▶ [Task instructions] List every line in the rows below that contains the string "kern".

▶ [Supplied data]
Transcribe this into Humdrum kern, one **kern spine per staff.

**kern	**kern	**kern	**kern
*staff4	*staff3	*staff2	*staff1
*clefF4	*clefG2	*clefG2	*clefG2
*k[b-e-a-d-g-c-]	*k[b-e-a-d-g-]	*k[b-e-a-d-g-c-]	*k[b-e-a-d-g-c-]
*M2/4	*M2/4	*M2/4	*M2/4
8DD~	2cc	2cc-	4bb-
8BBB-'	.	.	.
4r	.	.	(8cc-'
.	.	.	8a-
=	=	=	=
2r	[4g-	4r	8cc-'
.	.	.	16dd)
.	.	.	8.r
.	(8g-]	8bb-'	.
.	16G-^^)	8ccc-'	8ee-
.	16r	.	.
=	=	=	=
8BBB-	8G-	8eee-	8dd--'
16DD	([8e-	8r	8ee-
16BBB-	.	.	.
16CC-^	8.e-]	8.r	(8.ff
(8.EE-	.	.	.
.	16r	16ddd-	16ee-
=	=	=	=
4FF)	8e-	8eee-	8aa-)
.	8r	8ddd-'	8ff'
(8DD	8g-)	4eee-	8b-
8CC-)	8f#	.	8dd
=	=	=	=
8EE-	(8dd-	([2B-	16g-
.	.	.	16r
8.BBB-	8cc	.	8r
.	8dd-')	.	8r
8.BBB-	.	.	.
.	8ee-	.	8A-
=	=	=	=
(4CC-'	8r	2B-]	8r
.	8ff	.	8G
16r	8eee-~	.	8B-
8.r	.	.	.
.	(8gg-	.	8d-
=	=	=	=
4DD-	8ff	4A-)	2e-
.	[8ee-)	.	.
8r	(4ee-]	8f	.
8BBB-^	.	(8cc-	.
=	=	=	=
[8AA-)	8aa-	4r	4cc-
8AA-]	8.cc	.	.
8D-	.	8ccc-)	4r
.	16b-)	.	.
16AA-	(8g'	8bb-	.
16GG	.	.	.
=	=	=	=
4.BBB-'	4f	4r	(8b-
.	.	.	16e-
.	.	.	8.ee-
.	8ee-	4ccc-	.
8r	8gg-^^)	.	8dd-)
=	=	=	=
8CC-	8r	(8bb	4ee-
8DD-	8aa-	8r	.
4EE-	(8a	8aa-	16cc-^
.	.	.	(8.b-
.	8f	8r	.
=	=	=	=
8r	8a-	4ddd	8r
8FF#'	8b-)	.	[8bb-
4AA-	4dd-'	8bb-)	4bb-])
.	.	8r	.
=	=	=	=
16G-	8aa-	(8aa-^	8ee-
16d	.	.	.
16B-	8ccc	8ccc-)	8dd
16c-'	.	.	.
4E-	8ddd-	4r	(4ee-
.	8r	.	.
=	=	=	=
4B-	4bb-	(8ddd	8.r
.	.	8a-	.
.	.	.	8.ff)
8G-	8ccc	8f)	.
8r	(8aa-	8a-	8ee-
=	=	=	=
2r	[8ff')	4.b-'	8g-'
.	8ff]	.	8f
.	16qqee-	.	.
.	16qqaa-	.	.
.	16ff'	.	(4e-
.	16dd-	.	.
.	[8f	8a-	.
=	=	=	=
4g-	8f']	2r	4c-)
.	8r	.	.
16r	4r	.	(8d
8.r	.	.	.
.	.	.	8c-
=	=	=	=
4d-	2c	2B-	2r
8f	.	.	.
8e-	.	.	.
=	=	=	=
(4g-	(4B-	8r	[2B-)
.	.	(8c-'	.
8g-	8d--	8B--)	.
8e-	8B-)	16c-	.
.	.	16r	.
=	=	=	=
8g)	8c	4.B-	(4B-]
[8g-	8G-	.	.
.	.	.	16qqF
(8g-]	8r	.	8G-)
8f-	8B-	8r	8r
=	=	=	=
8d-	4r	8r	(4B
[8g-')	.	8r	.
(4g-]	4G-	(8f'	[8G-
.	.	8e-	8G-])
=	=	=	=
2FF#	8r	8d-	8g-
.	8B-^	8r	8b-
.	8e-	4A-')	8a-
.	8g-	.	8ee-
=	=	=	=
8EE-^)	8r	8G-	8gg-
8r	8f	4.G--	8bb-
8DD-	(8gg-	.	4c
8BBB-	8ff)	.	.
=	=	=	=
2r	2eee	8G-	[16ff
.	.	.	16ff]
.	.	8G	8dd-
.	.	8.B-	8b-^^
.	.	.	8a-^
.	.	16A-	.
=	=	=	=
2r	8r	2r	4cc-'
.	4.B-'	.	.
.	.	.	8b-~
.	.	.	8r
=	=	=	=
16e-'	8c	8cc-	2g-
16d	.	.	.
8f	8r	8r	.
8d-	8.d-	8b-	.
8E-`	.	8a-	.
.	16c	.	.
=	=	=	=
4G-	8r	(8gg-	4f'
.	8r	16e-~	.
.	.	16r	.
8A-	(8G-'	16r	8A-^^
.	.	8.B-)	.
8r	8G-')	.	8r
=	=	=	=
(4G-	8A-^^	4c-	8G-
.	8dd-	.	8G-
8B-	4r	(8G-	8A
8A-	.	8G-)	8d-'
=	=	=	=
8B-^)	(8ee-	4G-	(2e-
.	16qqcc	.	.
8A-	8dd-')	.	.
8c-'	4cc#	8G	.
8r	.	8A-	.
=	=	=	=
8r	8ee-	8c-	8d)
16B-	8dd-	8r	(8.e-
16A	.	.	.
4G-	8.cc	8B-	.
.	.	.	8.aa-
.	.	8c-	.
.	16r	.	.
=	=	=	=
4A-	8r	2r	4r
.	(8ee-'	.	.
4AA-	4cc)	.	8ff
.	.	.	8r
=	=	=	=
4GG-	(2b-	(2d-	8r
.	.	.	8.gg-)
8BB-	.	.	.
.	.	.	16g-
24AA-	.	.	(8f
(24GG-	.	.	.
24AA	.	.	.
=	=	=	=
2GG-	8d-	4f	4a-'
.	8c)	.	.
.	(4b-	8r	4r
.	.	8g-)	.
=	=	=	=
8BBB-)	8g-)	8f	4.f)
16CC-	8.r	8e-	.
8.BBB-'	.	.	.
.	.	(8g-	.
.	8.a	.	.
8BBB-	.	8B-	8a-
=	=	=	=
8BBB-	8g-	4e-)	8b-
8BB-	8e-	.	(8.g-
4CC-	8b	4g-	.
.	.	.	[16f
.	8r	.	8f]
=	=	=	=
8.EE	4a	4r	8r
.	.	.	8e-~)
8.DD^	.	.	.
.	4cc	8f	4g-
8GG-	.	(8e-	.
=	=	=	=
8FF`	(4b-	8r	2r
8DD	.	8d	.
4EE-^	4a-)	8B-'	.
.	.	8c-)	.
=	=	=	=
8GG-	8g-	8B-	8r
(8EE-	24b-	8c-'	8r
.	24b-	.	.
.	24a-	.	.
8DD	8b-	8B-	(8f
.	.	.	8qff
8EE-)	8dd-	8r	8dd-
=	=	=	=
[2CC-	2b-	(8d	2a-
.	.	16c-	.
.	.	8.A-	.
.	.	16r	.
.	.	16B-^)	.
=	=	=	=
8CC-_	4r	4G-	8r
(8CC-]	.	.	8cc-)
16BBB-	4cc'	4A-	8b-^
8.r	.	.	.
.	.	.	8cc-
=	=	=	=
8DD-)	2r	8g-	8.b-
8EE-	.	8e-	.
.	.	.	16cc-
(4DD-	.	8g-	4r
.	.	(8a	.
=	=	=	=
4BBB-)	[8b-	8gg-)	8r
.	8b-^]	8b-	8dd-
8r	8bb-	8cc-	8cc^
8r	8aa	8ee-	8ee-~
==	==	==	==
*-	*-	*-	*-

▶ [Exercise response]
Transcribe this into Humdrum kern, one **kern spine per staff.
**kern	**kern	**kern	**kern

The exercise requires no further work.